Image sets with object changes:
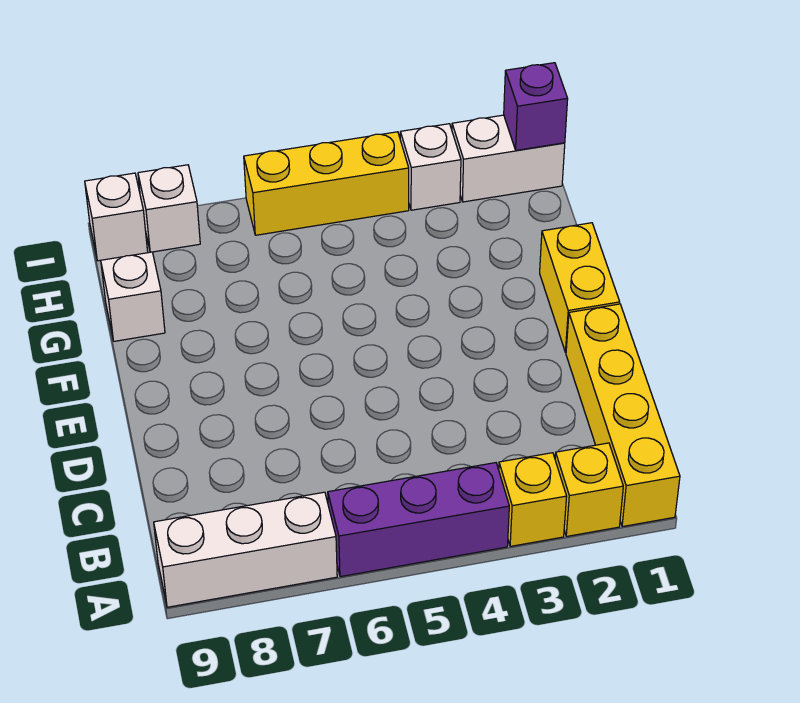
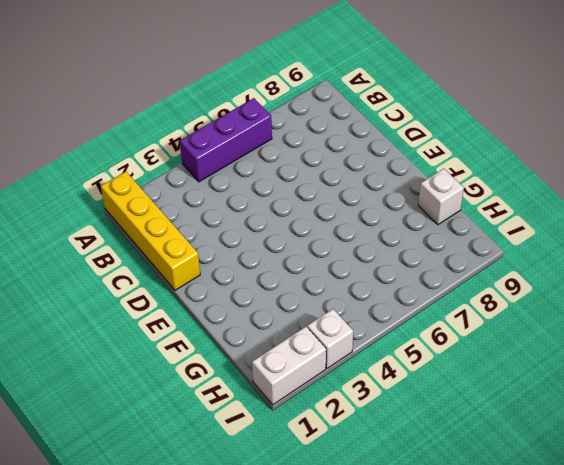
none -> yellow brick A2 level 1
none -> yellow brick A3 level 1
none -> white brick A7:A9 level 1

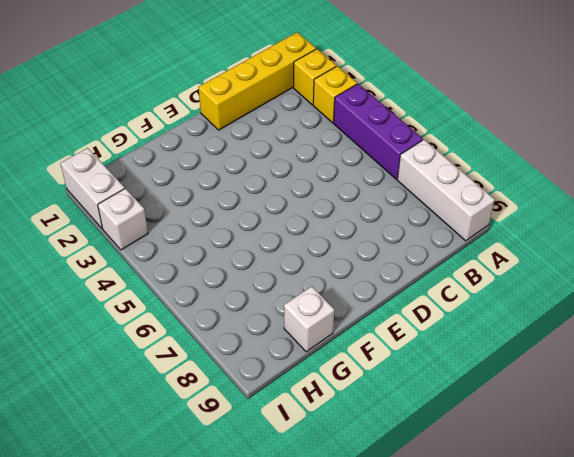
none -> yellow brick E1:F1 level 1
none -> yellow brick I4:I6 level 1
none -> white brick I8 level 1

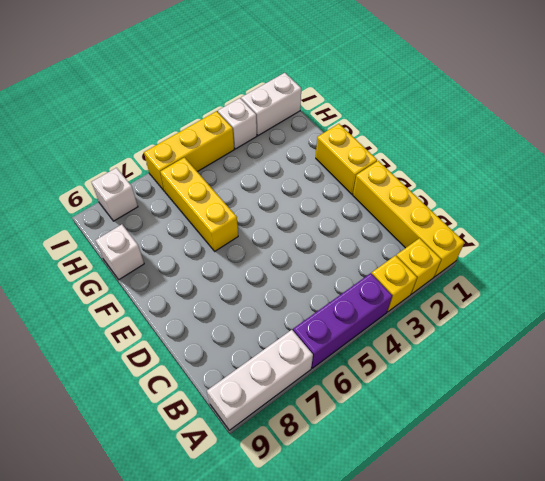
yellow brick F6:H6 level 1 -> none
none -> white brick I9 level 1
none -> purple brick I1 level 2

_Your instructions:_
Exclude the images and output the lines above exactly.

_Exercise output:_
none -> yellow brick A2 level 1
none -> yellow brick A3 level 1
none -> white brick A7:A9 level 1

none -> yellow brick E1:F1 level 1
none -> yellow brick I4:I6 level 1
none -> white brick I8 level 1

yellow brick F6:H6 level 1 -> none
none -> white brick I9 level 1
none -> purple brick I1 level 2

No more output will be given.